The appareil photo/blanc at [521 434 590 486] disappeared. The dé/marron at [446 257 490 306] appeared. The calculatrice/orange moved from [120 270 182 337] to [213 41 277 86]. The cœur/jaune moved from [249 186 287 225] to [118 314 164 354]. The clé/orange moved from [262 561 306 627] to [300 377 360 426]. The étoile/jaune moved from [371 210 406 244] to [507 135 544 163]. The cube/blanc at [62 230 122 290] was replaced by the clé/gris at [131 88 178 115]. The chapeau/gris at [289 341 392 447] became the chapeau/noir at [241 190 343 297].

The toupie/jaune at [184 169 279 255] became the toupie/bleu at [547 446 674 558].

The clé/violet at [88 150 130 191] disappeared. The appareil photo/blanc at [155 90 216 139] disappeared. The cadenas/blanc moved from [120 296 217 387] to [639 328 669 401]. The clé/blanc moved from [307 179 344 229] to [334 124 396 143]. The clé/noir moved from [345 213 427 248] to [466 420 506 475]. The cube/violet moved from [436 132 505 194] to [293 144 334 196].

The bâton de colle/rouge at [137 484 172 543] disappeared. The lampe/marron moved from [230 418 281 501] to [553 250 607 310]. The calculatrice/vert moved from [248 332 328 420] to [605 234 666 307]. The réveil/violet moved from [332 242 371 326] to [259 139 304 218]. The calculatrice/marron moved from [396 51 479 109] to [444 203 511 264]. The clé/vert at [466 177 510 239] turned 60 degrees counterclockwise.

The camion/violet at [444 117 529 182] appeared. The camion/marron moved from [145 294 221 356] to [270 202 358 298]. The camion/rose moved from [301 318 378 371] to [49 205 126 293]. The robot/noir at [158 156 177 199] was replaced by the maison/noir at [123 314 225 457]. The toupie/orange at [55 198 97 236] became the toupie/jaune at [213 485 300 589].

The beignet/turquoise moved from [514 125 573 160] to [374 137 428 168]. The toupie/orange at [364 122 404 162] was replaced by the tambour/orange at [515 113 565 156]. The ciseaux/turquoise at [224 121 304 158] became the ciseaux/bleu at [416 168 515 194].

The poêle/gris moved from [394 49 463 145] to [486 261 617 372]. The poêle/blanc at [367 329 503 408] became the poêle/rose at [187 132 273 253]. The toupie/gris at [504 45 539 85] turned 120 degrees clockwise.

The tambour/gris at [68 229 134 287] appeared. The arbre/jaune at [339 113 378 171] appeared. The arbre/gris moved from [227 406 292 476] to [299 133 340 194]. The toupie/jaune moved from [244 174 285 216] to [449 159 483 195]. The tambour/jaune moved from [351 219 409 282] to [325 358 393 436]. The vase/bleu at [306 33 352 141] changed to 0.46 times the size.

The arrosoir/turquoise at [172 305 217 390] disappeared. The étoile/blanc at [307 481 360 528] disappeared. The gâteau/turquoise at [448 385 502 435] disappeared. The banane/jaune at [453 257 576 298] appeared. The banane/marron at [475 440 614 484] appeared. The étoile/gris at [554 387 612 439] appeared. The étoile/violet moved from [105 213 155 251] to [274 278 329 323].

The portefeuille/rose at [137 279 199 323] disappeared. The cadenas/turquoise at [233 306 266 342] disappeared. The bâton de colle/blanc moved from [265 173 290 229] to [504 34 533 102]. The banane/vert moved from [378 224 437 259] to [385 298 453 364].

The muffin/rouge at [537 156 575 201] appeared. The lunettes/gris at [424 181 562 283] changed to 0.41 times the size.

====================

- [Task requirements]: The records must be given again in full, exactly as shown.

- [Result of the task]:
The appareil photo/blanc at [521 434 590 486] disappeared. The dé/marron at [446 257 490 306] appeared. The calculatrice/orange moved from [120 270 182 337] to [213 41 277 86]. The cœur/jaune moved from [249 186 287 225] to [118 314 164 354]. The clé/orange moved from [262 561 306 627] to [300 377 360 426]. The étoile/jaune moved from [371 210 406 244] to [507 135 544 163]. The cube/blanc at [62 230 122 290] was replaced by the clé/gris at [131 88 178 115]. The chapeau/gris at [289 341 392 447] became the chapeau/noir at [241 190 343 297].

The toupie/jaune at [184 169 279 255] became the toupie/bleu at [547 446 674 558].

The clé/violet at [88 150 130 191] disappeared. The appareil photo/blanc at [155 90 216 139] disappeared. The cadenas/blanc moved from [120 296 217 387] to [639 328 669 401]. The clé/blanc moved from [307 179 344 229] to [334 124 396 143]. The clé/noir moved from [345 213 427 248] to [466 420 506 475]. The cube/violet moved from [436 132 505 194] to [293 144 334 196].

The bâton de colle/rouge at [137 484 172 543] disappeared. The lampe/marron moved from [230 418 281 501] to [553 250 607 310]. The calculatrice/vert moved from [248 332 328 420] to [605 234 666 307]. The réveil/violet moved from [332 242 371 326] to [259 139 304 218]. The calculatrice/marron moved from [396 51 479 109] to [444 203 511 264]. The clé/vert at [466 177 510 239] turned 60 degrees counterclockwise.

The camion/violet at [444 117 529 182] appeared. The camion/marron moved from [145 294 221 356] to [270 202 358 298]. The camion/rose moved from [301 318 378 371] to [49 205 126 293]. The robot/noir at [158 156 177 199] was replaced by the maison/noir at [123 314 225 457]. The toupie/orange at [55 198 97 236] became the toupie/jaune at [213 485 300 589].

The beignet/turquoise moved from [514 125 573 160] to [374 137 428 168]. The toupie/orange at [364 122 404 162] was replaced by the tambour/orange at [515 113 565 156]. The ciseaux/turquoise at [224 121 304 158] became the ciseaux/bleu at [416 168 515 194].

The poêle/gris moved from [394 49 463 145] to [486 261 617 372]. The poêle/blanc at [367 329 503 408] became the poêle/rose at [187 132 273 253]. The toupie/gris at [504 45 539 85] turned 120 degrees clockwise.

The tambour/gris at [68 229 134 287] appeared. The arbre/jaune at [339 113 378 171] appeared. The arbre/gris moved from [227 406 292 476] to [299 133 340 194]. The toupie/jaune moved from [244 174 285 216] to [449 159 483 195]. The tambour/jaune moved from [351 219 409 282] to [325 358 393 436]. The vase/bleu at [306 33 352 141] changed to 0.46 times the size.

The arrosoir/turquoise at [172 305 217 390] disappeared. The étoile/blanc at [307 481 360 528] disappeared. The gâteau/turquoise at [448 385 502 435] disappeared. The banane/jaune at [453 257 576 298] appeared. The banane/marron at [475 440 614 484] appeared. The étoile/gris at [554 387 612 439] appeared. The étoile/violet moved from [105 213 155 251] to [274 278 329 323].

The portefeuille/rose at [137 279 199 323] disappeared. The cadenas/turquoise at [233 306 266 342] disappeared. The bâton de colle/blanc moved from [265 173 290 229] to [504 34 533 102]. The banane/vert moved from [378 224 437 259] to [385 298 453 364].

The muffin/rouge at [537 156 575 201] appeared. The lunettes/gris at [424 181 562 283] changed to 0.41 times the size.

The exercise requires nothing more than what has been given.